(Scene comparison data)
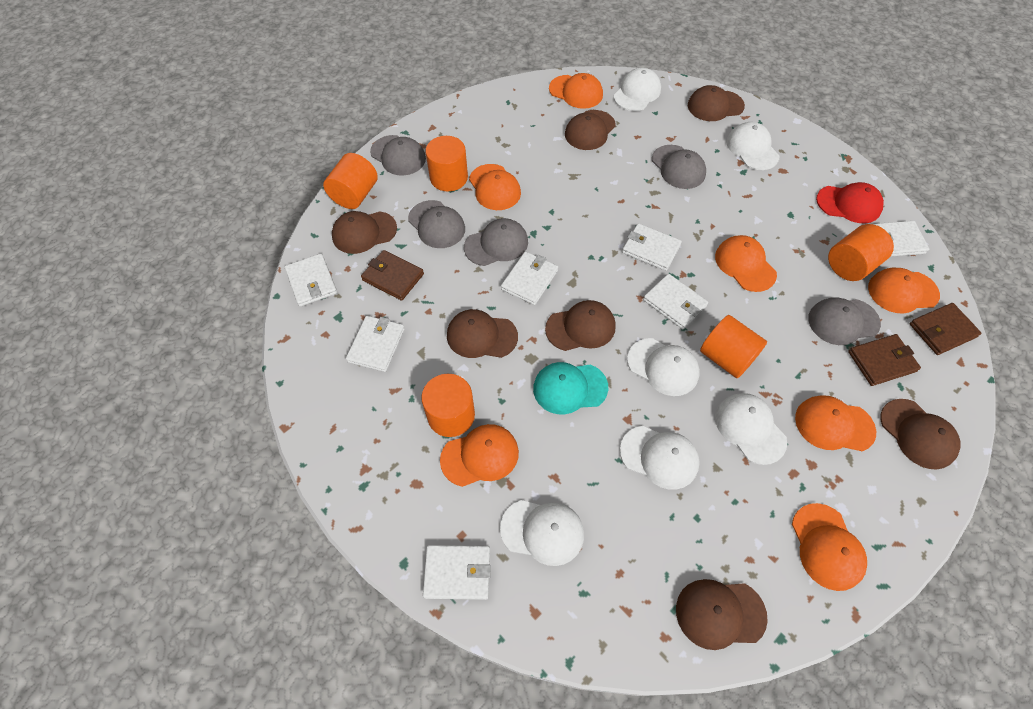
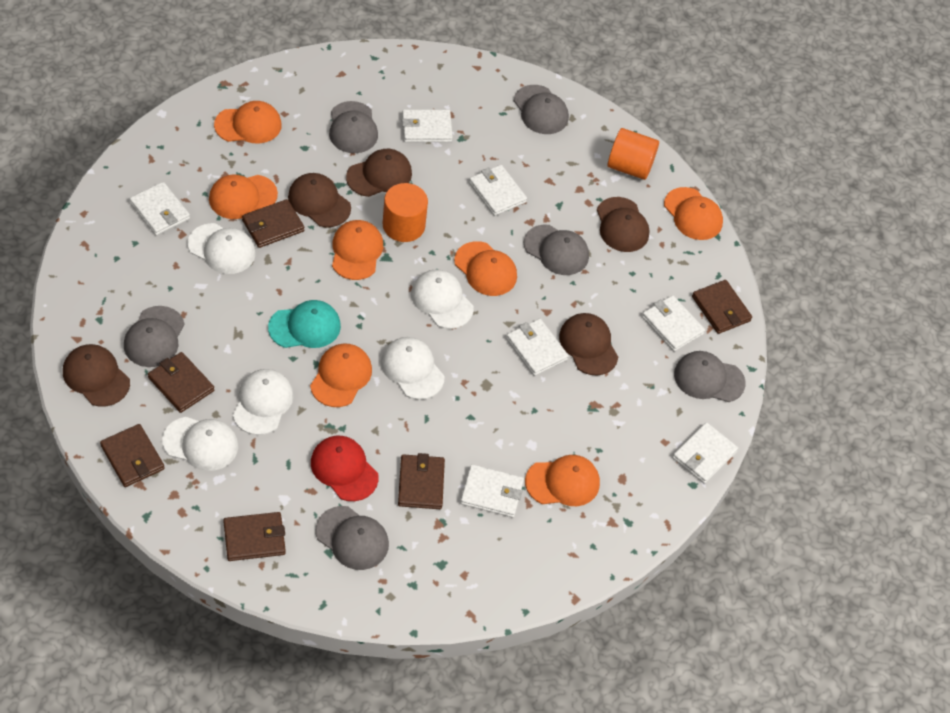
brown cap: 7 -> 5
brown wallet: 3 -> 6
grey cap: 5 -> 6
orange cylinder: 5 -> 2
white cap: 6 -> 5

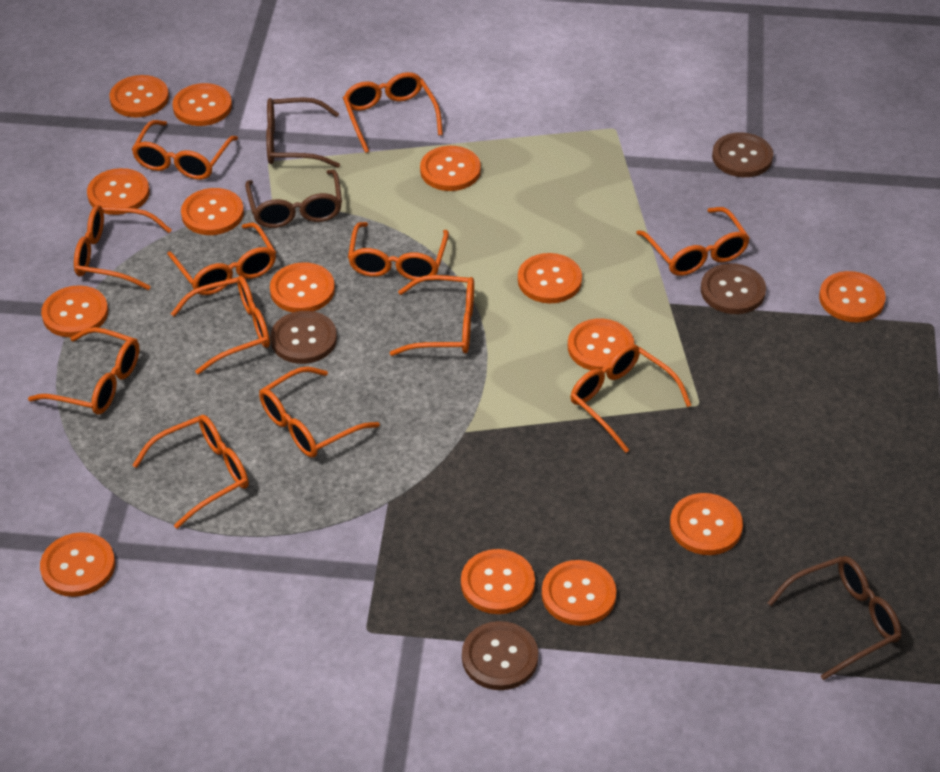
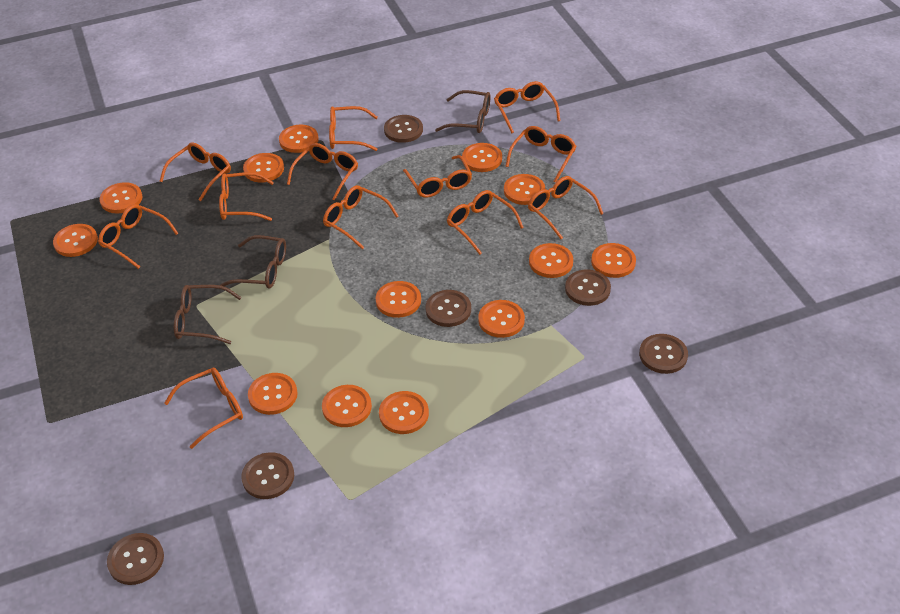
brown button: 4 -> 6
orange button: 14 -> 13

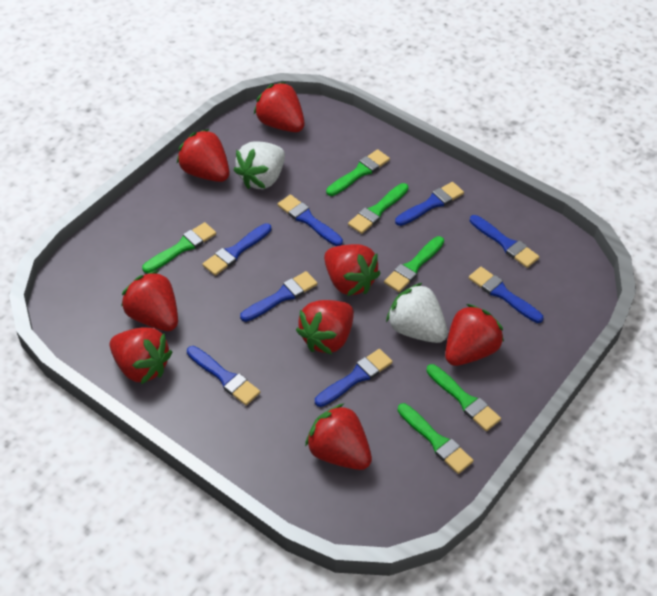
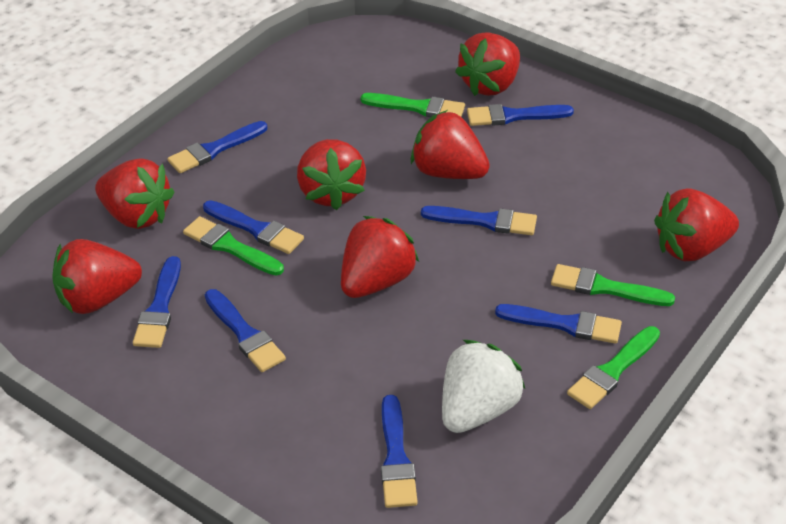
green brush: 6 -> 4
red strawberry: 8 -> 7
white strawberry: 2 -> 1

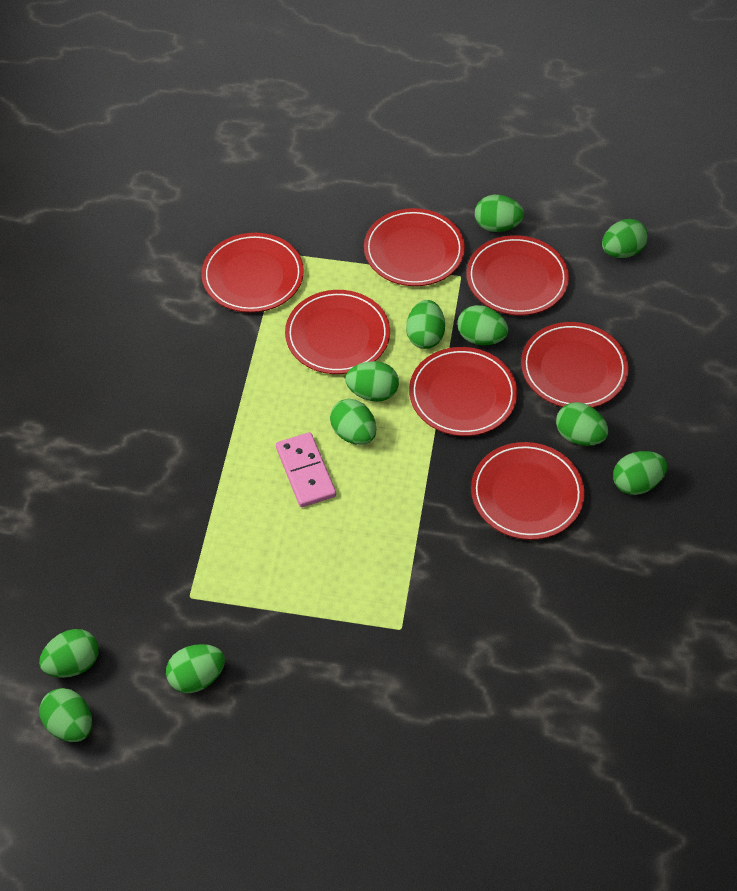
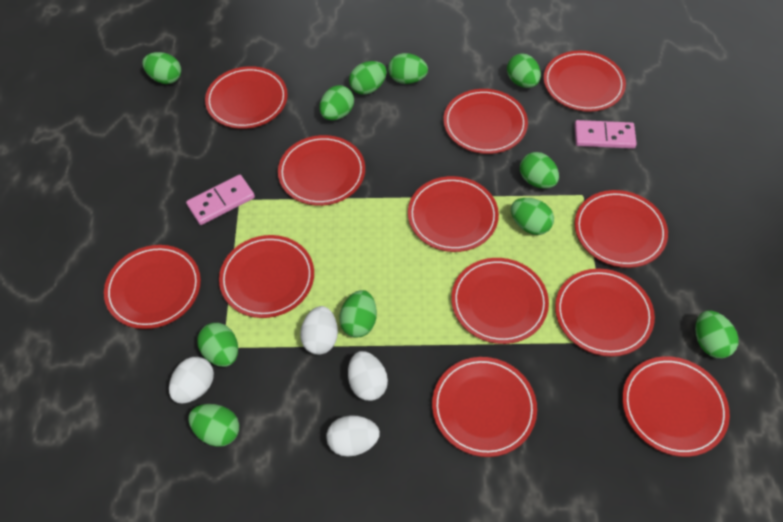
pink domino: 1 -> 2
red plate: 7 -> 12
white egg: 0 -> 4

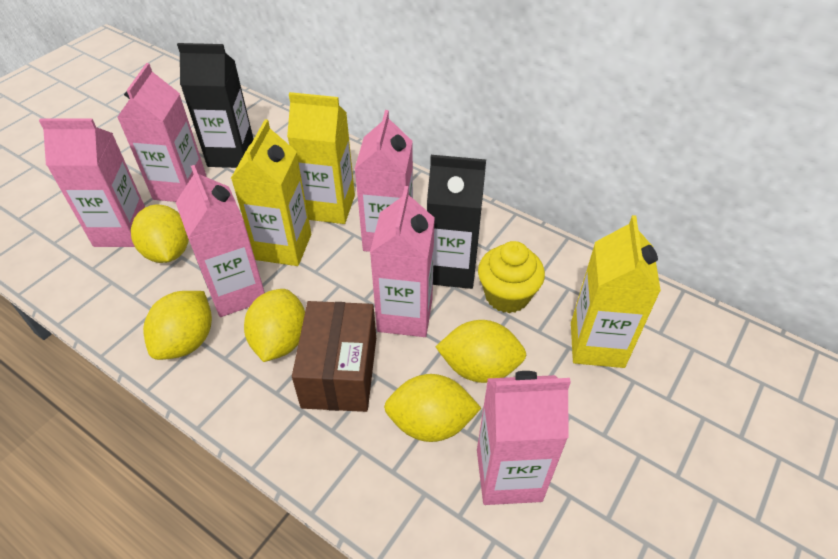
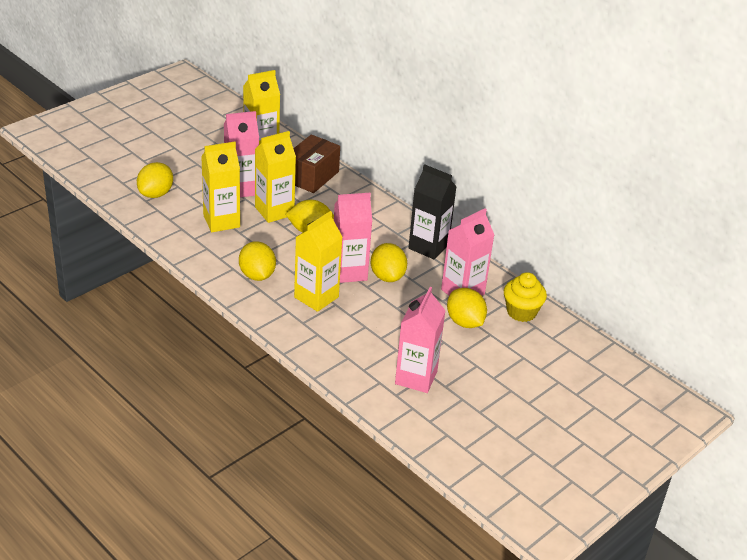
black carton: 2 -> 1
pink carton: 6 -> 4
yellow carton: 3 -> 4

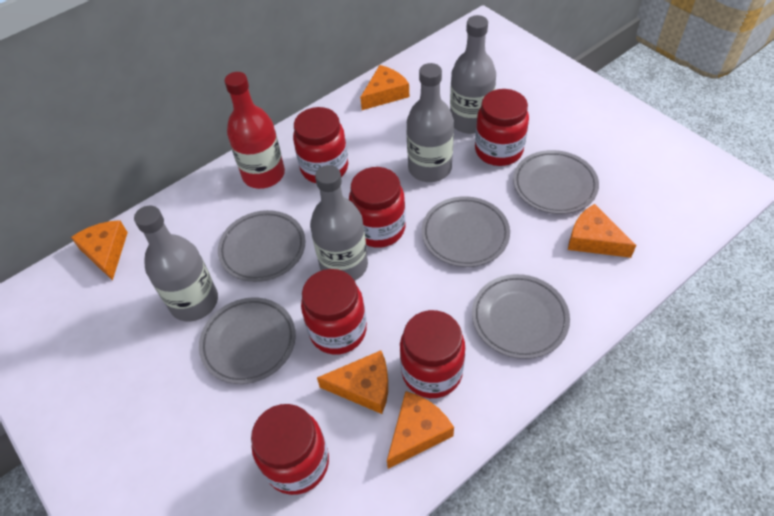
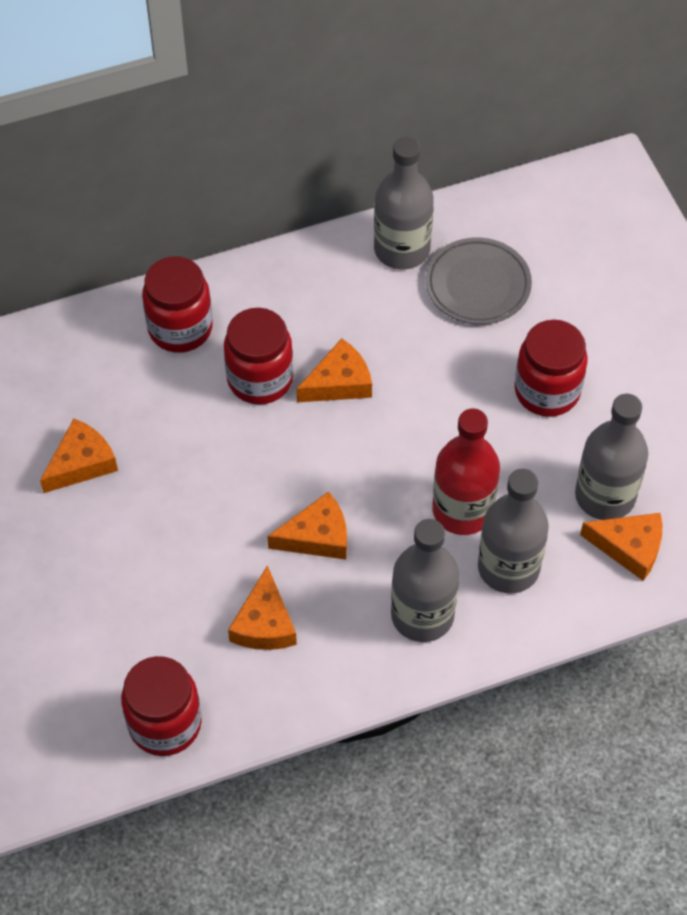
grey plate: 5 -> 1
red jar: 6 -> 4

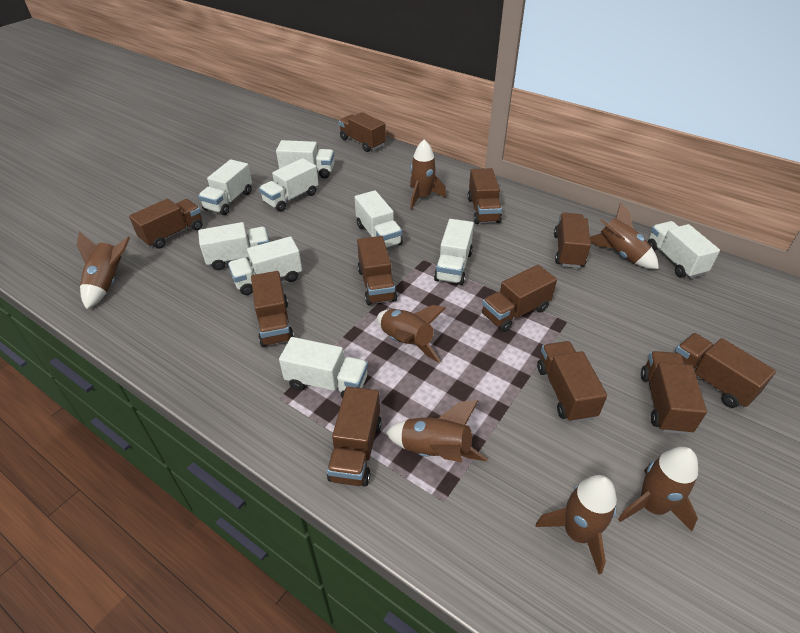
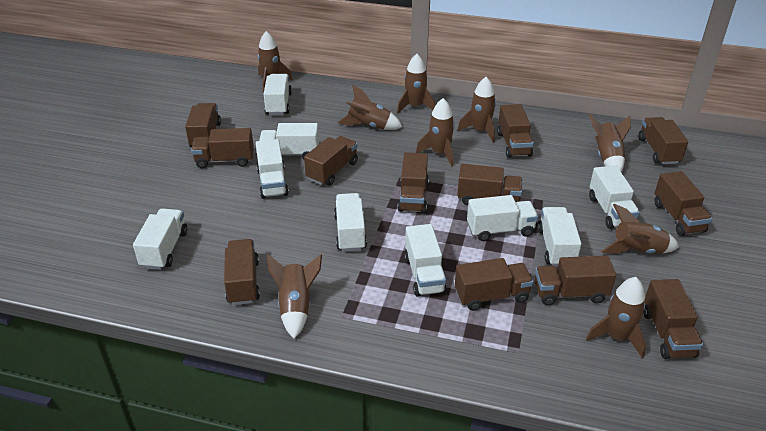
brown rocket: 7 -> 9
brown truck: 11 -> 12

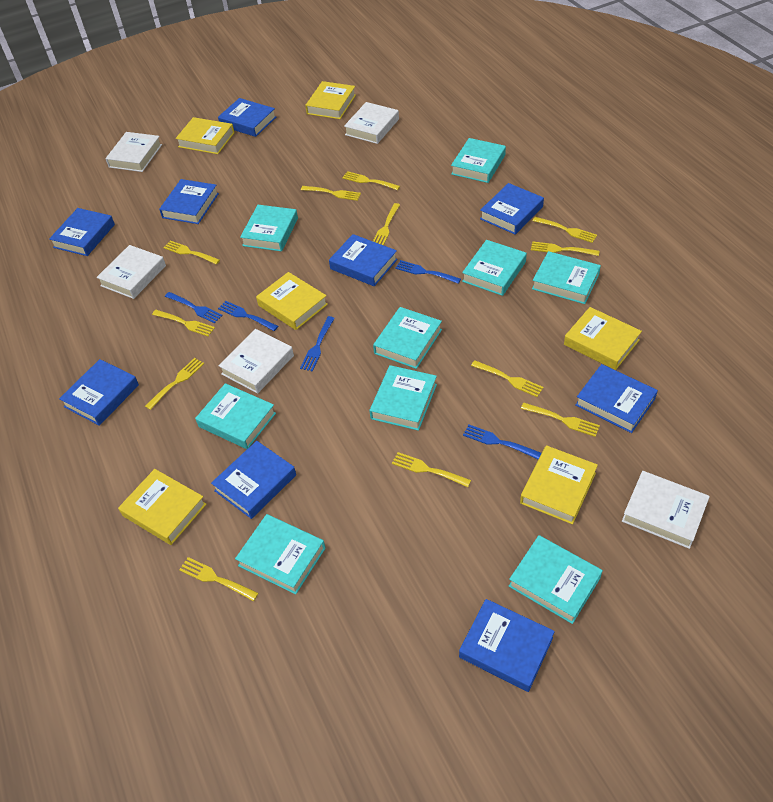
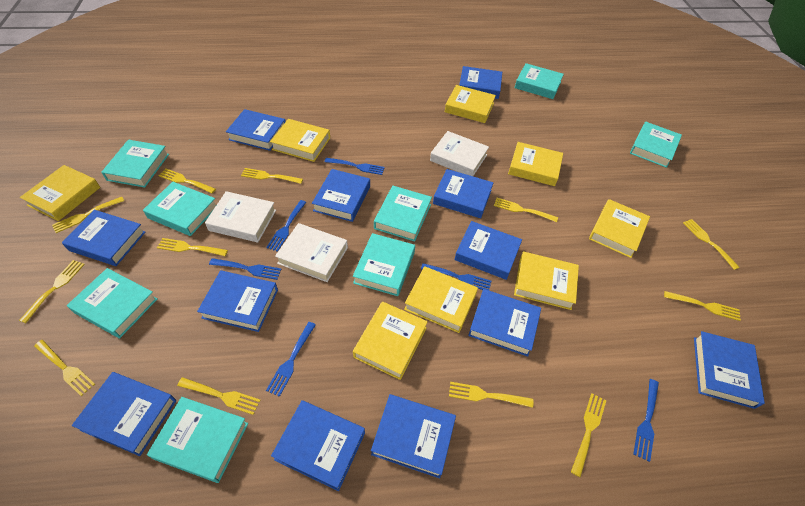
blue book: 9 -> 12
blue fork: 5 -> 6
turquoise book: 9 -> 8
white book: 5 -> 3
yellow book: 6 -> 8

* [Task to carry out]: Copy out each line of the entries that holds "strawberry".

* [Output for this task]:
red strawberry: 8 -> 7
white strawberry: 2 -> 1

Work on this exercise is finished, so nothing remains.